══ Exercise material ══
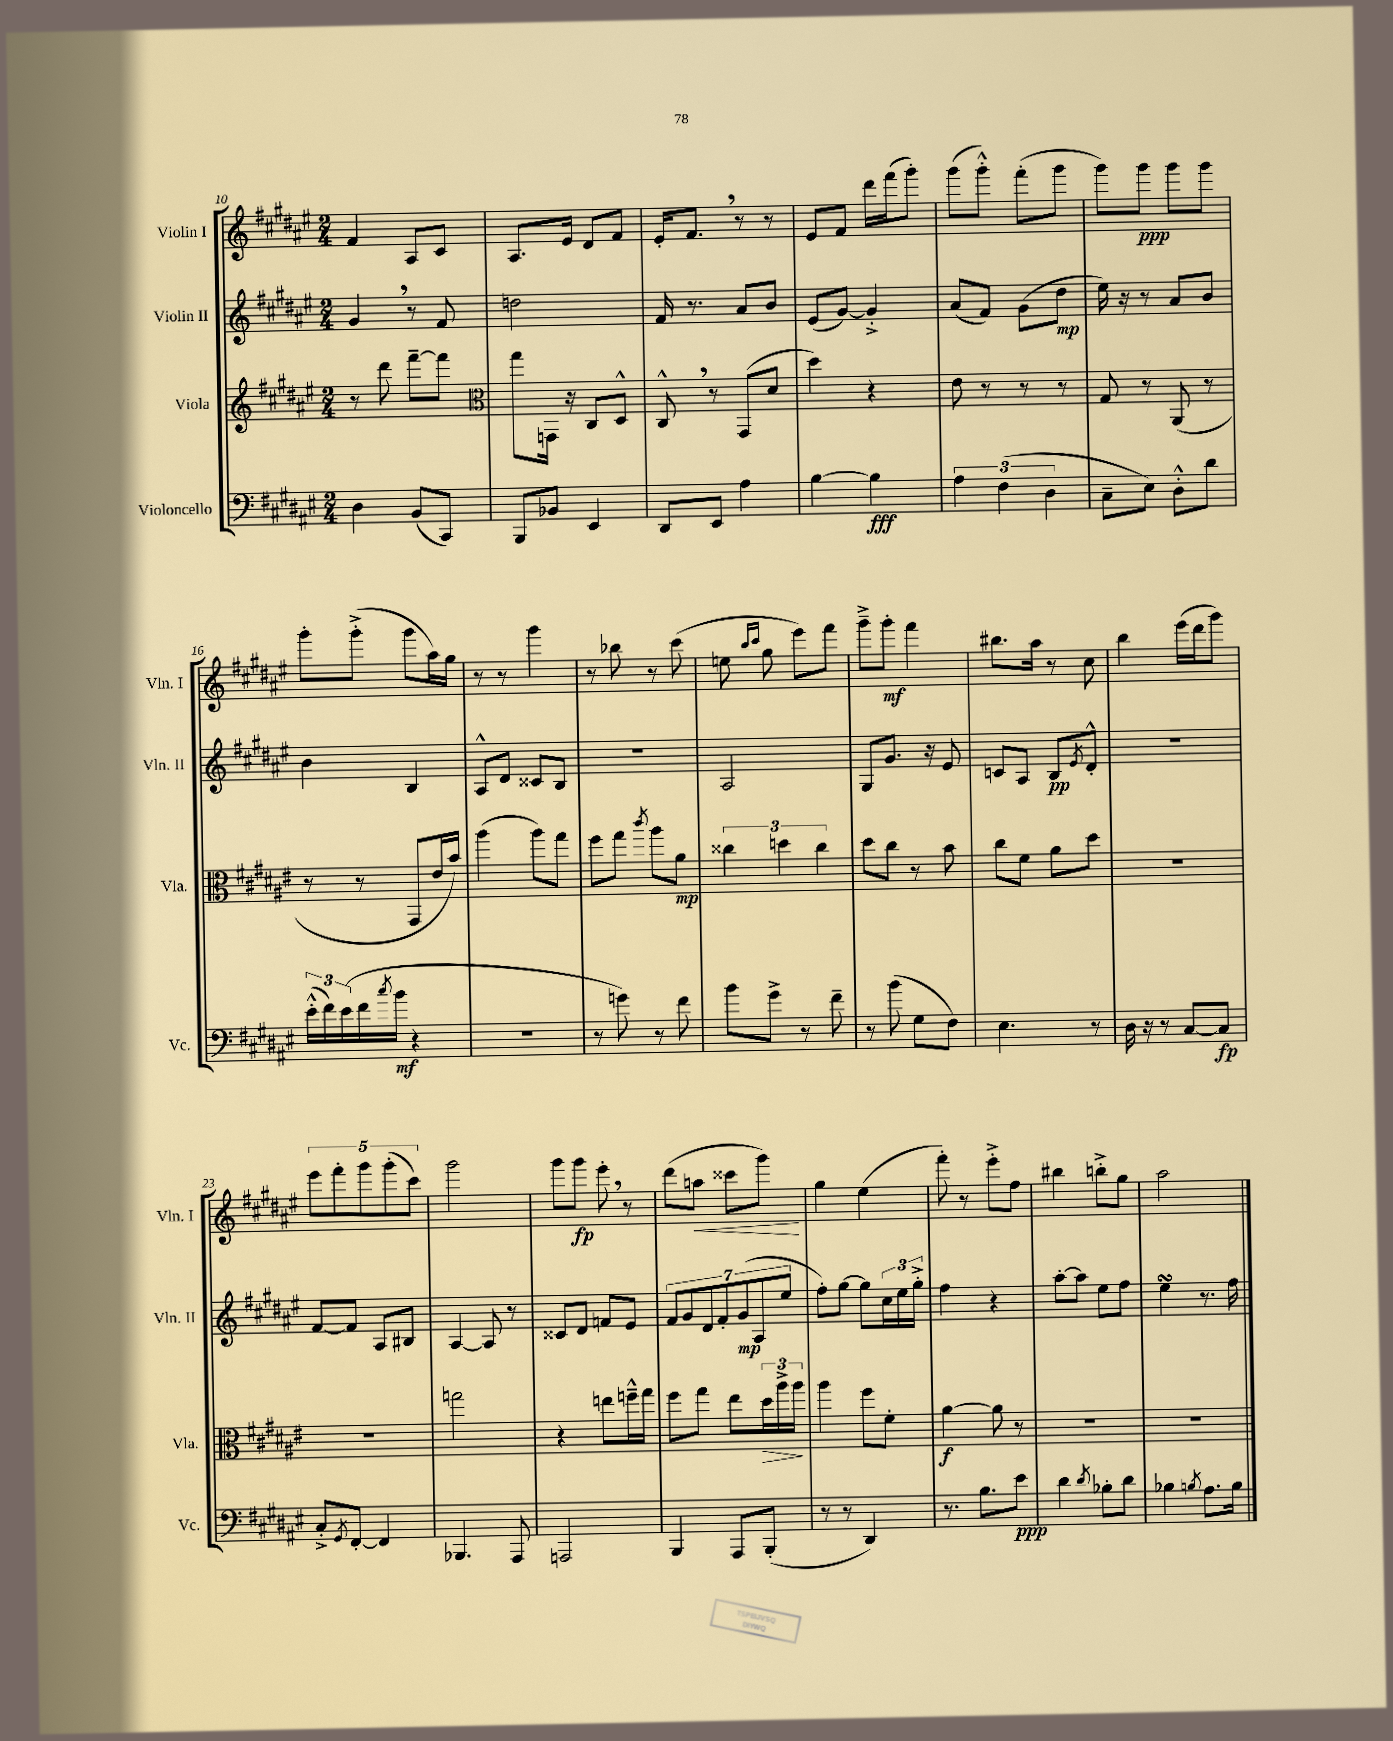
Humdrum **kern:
═══
══ Exercise material ══
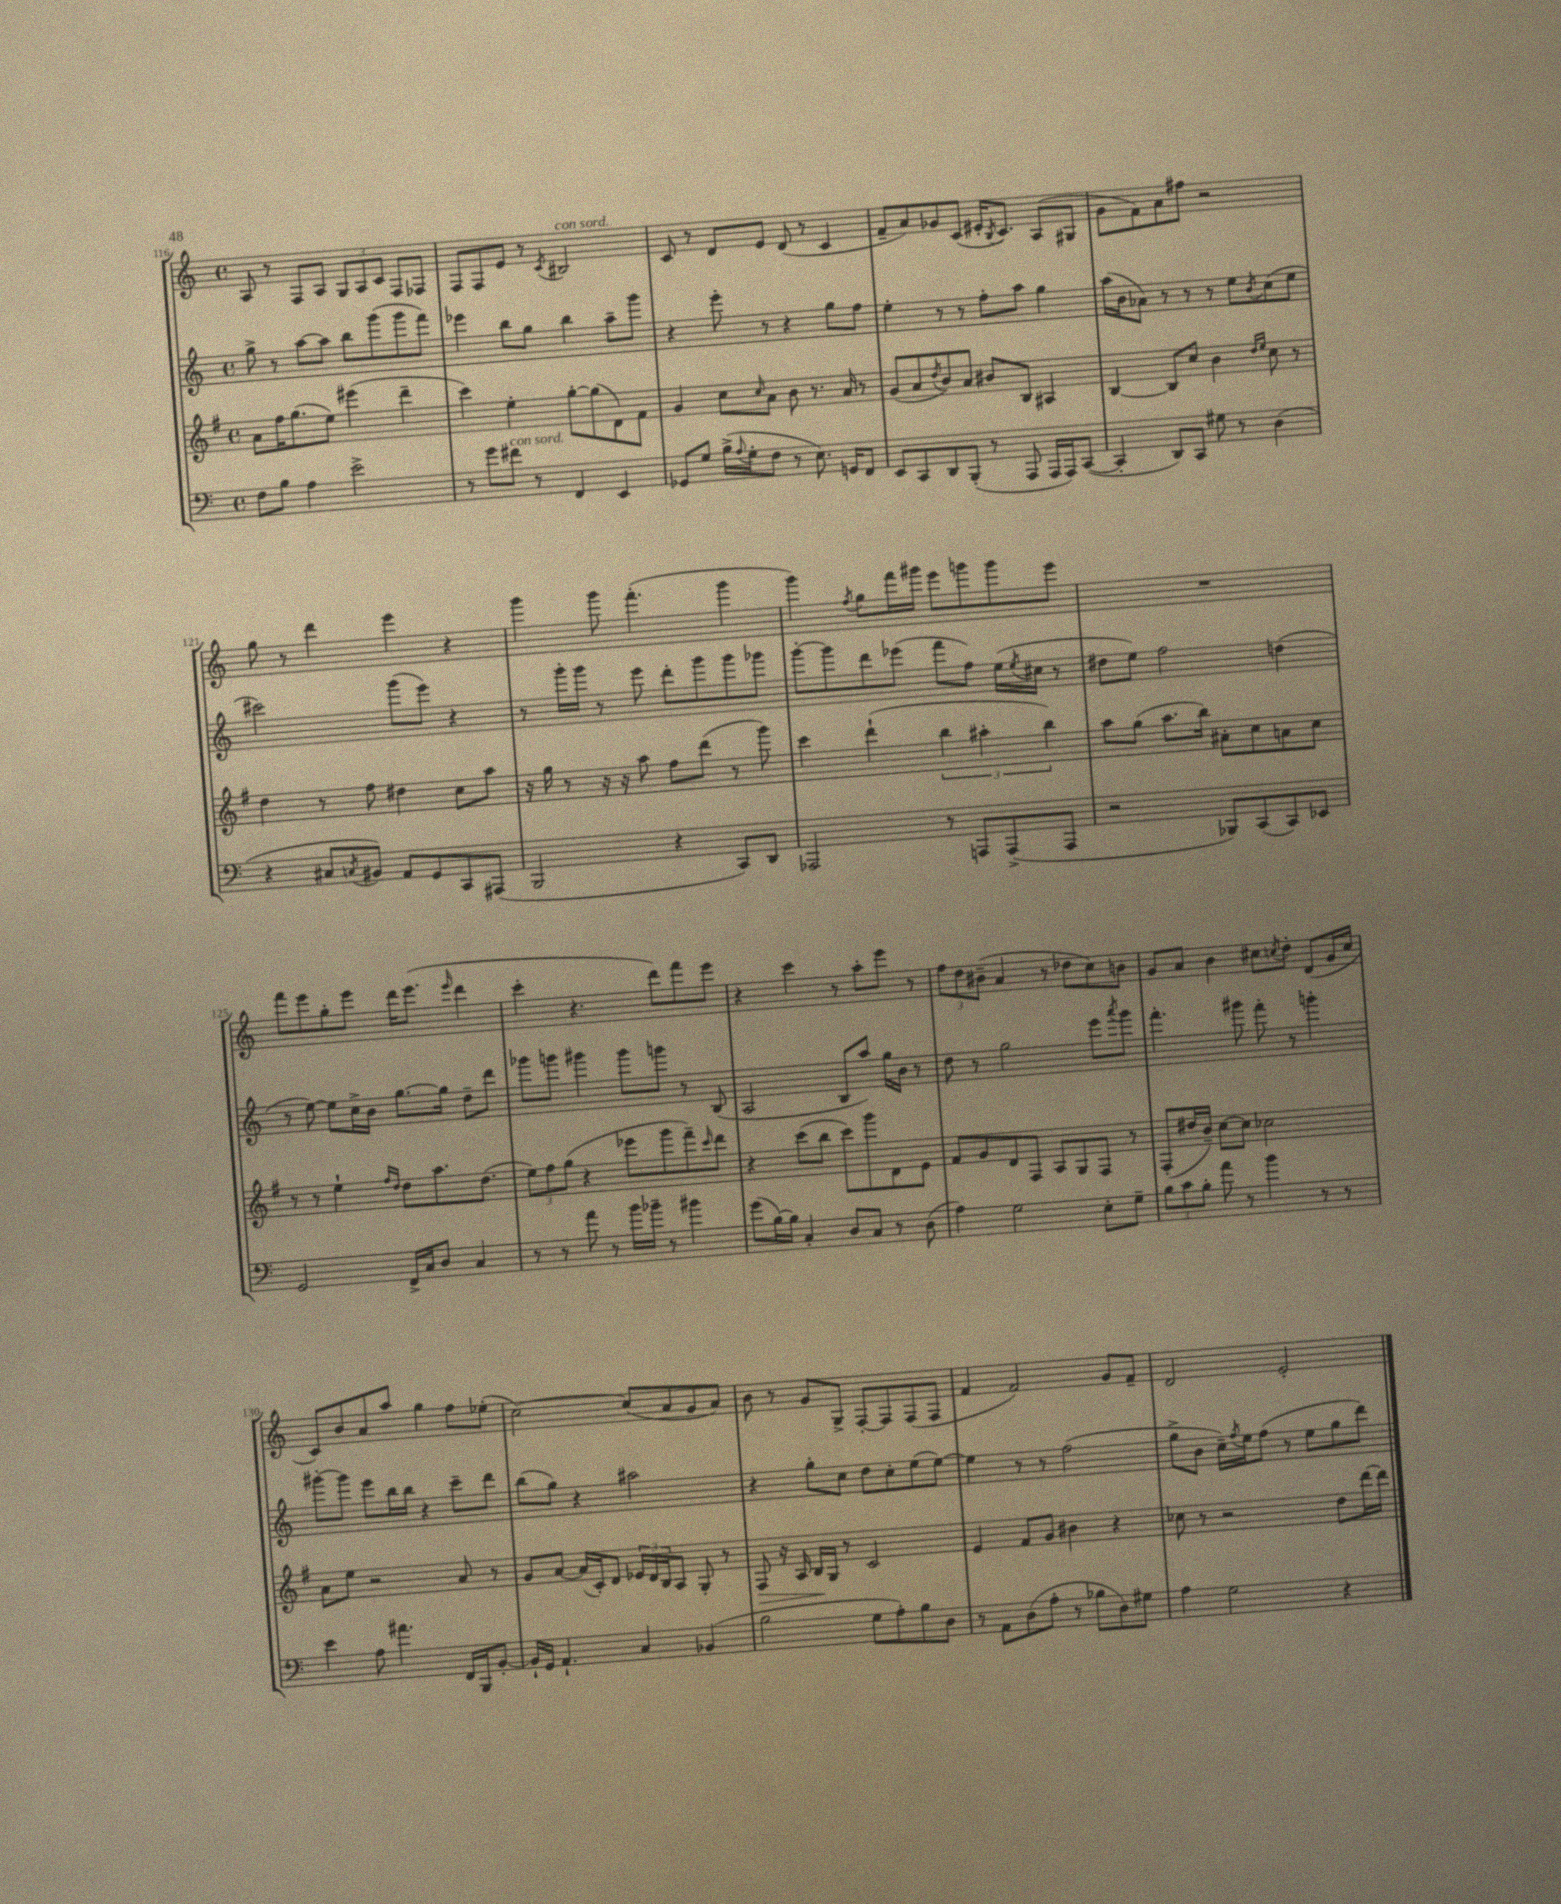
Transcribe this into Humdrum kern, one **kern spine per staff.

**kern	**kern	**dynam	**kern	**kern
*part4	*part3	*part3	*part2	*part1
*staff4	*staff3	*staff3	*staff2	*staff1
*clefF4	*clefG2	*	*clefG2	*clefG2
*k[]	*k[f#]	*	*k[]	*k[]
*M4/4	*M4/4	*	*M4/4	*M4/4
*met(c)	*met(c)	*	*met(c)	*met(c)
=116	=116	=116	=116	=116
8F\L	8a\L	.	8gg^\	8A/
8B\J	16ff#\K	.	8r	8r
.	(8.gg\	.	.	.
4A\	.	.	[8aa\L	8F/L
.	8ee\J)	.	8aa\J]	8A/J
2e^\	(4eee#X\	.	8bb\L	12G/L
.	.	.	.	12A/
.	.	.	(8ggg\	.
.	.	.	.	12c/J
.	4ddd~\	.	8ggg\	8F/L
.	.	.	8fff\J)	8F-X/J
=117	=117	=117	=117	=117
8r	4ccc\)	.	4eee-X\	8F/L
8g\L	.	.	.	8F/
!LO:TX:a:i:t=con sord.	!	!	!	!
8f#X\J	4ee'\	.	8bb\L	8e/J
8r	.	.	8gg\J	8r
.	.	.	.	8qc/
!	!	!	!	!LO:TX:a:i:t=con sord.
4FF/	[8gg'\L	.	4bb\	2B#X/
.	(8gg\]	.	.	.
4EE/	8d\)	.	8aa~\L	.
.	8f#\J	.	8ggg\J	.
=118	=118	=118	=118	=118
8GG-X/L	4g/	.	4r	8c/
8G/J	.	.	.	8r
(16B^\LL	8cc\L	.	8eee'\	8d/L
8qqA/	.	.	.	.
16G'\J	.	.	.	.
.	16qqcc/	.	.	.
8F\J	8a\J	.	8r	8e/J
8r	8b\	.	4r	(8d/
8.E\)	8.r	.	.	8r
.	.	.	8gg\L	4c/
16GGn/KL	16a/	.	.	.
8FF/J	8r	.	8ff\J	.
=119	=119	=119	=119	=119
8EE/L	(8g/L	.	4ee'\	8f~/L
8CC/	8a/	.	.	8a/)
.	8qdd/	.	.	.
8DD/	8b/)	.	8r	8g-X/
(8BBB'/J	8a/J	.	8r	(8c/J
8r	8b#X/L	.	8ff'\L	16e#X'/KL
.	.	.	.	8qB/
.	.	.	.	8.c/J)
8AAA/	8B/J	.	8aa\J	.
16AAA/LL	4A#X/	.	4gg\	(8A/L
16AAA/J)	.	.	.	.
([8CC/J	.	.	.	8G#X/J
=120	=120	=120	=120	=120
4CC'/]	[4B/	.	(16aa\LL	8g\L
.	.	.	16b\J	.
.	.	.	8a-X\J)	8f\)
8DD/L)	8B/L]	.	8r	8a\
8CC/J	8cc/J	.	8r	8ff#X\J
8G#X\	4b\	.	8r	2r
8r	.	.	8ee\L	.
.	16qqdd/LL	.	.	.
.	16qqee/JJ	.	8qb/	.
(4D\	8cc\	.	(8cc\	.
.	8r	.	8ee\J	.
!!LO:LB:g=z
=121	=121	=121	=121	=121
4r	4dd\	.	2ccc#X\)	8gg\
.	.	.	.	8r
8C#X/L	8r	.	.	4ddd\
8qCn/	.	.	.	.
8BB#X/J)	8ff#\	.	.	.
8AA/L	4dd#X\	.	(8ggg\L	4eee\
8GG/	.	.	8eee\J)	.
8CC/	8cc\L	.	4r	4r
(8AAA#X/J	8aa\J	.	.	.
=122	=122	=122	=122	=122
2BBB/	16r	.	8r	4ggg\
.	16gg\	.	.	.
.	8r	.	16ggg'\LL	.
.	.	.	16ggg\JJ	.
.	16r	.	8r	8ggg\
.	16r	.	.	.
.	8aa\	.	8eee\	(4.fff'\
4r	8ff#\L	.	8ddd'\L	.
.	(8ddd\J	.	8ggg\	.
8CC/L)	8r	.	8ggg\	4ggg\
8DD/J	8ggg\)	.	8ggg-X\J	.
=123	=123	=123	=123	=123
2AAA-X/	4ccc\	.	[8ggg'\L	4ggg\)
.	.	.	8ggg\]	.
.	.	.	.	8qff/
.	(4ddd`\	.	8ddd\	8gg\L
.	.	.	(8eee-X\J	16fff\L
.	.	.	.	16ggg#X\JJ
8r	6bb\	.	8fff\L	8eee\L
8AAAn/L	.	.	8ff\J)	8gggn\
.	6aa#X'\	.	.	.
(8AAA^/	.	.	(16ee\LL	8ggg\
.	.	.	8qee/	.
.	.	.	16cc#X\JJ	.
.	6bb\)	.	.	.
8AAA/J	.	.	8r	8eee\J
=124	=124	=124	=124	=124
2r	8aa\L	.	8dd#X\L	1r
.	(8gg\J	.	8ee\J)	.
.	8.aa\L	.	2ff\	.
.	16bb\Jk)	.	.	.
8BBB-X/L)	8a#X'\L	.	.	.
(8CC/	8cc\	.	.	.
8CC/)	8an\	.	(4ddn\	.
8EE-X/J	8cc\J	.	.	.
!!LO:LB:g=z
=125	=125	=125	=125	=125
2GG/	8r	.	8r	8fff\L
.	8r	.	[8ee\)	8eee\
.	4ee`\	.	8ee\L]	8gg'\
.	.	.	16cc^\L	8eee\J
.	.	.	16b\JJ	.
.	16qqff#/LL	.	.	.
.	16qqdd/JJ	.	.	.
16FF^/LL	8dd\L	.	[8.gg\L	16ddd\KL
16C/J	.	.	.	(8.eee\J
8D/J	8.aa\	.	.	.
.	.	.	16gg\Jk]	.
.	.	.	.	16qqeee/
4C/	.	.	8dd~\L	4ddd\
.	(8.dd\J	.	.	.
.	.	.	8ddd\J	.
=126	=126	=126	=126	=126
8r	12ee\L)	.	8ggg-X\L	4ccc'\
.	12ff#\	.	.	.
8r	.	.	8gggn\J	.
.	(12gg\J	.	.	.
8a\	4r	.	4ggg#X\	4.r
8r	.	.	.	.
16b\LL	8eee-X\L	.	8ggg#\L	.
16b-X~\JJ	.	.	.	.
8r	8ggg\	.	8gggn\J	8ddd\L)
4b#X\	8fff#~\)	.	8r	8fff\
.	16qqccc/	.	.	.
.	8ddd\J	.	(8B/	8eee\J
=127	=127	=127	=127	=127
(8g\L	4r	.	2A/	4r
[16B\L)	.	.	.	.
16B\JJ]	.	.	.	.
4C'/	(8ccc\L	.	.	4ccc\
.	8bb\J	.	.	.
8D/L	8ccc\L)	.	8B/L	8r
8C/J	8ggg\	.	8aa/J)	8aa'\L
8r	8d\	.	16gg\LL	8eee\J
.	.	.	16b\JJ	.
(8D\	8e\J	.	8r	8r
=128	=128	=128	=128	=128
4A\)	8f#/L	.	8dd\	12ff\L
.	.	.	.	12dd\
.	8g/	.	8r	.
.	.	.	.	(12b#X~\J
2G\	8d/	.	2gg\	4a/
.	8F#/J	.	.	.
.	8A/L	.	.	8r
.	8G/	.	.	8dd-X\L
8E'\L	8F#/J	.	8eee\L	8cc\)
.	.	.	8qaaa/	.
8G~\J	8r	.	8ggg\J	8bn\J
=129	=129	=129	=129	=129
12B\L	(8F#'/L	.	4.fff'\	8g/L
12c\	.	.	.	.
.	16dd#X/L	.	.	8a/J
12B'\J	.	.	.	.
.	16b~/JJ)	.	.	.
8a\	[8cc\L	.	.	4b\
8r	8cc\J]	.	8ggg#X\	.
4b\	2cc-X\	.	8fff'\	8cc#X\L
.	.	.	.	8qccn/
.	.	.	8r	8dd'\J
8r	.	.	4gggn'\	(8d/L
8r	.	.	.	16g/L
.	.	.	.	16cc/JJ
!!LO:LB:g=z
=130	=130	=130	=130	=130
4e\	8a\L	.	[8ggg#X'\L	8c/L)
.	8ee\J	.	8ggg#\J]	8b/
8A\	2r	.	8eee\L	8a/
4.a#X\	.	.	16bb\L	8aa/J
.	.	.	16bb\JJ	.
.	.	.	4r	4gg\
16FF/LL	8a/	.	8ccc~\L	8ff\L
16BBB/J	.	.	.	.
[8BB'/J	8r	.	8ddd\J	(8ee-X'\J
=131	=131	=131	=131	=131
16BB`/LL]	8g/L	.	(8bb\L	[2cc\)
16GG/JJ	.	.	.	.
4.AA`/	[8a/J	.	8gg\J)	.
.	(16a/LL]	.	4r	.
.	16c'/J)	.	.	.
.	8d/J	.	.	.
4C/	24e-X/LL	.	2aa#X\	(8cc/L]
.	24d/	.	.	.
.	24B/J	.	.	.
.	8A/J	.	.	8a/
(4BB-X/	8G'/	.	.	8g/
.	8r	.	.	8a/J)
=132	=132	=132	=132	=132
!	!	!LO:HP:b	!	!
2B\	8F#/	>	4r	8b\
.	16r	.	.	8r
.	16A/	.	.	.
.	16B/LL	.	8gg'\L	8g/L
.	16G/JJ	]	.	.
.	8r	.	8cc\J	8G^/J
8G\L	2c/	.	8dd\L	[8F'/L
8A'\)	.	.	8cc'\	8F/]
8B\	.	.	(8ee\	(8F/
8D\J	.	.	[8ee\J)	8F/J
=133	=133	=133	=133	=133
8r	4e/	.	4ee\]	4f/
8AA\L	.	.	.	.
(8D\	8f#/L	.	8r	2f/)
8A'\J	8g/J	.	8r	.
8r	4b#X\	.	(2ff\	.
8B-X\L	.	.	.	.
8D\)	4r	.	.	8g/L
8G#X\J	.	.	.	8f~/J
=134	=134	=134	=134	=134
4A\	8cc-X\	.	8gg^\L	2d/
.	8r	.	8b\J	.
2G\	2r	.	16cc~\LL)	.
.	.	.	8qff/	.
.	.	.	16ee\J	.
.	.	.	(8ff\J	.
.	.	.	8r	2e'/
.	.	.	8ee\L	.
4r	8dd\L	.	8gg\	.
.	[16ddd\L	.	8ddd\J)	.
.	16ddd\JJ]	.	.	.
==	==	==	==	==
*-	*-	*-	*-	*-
═══
To do:
Collect every line of the records above that contains the string "kern", treating uppercase and lowercase letters as distinct.

Reply:
Humdrum **kern:
Transcribe this into Humdrum kern, one **kern spine per staff.
**kern	**kern	**dynam	**kern	**kern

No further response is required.